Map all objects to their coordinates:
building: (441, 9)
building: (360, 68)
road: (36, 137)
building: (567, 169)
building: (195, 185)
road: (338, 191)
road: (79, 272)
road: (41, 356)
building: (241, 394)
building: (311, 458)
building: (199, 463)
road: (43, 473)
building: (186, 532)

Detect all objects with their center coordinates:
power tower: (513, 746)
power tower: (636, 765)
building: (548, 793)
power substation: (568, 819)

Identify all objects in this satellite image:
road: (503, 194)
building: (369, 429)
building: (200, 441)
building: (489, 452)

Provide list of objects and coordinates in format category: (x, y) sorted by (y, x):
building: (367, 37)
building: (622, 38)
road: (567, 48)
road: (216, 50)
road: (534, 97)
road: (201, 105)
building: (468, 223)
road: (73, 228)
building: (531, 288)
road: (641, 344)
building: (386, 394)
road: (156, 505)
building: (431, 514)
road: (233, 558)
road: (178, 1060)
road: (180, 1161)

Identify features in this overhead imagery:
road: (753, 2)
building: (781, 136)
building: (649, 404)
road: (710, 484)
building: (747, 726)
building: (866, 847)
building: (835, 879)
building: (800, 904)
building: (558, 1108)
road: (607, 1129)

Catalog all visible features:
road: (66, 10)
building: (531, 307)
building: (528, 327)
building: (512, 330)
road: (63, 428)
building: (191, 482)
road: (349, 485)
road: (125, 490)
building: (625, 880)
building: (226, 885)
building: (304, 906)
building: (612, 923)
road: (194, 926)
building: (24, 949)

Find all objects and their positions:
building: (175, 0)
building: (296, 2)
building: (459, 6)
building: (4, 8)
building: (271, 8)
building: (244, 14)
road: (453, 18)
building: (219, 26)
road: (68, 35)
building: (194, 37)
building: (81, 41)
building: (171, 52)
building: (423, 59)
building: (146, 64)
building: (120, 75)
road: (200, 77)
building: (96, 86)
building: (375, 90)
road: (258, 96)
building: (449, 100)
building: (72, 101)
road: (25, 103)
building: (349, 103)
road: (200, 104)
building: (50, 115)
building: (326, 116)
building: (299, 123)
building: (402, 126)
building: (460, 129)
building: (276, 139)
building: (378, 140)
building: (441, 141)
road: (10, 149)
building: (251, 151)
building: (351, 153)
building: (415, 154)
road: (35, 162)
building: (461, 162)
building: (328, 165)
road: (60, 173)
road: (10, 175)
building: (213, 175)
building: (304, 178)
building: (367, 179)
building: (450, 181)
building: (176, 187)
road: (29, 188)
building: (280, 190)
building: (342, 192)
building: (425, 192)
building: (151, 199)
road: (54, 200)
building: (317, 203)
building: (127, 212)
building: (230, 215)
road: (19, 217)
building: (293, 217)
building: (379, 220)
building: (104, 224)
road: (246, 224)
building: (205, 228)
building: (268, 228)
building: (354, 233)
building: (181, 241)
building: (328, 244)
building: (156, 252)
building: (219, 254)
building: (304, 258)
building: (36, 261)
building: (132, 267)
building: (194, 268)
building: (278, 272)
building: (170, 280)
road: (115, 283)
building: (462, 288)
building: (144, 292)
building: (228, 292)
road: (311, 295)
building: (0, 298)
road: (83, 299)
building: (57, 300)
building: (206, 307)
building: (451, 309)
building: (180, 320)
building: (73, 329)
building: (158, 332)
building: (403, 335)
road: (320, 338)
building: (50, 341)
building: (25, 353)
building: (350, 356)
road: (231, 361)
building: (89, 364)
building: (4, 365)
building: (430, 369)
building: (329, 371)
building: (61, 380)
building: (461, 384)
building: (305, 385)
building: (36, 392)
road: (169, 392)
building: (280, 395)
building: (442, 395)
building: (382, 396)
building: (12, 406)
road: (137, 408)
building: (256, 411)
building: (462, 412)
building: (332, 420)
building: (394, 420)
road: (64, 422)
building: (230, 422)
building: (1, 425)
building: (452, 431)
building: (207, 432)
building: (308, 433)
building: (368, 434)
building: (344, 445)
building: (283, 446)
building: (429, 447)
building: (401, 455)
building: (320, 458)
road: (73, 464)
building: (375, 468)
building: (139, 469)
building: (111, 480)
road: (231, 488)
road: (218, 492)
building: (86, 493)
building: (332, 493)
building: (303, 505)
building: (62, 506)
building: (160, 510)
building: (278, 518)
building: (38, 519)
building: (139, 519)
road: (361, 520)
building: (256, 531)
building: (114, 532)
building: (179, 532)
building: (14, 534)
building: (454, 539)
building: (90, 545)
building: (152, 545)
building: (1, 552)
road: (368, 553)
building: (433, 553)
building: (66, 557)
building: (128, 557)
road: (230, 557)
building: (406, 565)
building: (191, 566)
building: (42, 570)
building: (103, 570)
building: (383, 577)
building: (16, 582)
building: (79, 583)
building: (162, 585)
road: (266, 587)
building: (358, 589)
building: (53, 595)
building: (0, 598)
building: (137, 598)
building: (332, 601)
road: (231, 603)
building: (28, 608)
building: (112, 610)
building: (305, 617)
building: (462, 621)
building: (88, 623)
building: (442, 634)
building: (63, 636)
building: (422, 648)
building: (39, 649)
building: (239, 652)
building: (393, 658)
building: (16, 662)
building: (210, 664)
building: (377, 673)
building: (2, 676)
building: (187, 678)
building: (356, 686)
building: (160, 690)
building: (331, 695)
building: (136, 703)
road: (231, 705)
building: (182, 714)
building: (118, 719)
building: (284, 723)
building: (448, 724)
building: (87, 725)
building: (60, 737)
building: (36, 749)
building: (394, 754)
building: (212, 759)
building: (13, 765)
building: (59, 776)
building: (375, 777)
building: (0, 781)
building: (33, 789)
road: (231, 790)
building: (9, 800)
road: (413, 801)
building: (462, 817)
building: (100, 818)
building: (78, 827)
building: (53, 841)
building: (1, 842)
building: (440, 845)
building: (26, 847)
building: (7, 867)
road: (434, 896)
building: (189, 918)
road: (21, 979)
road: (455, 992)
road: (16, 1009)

────

> **WORK INSTRUCTIONS**: Please go through the entries and show every line with the word "their".

> **TASK RESPONSE**:
Map all objects to their coordinates:
Detect all objects with their center coordinates:
Find all objects and their positions:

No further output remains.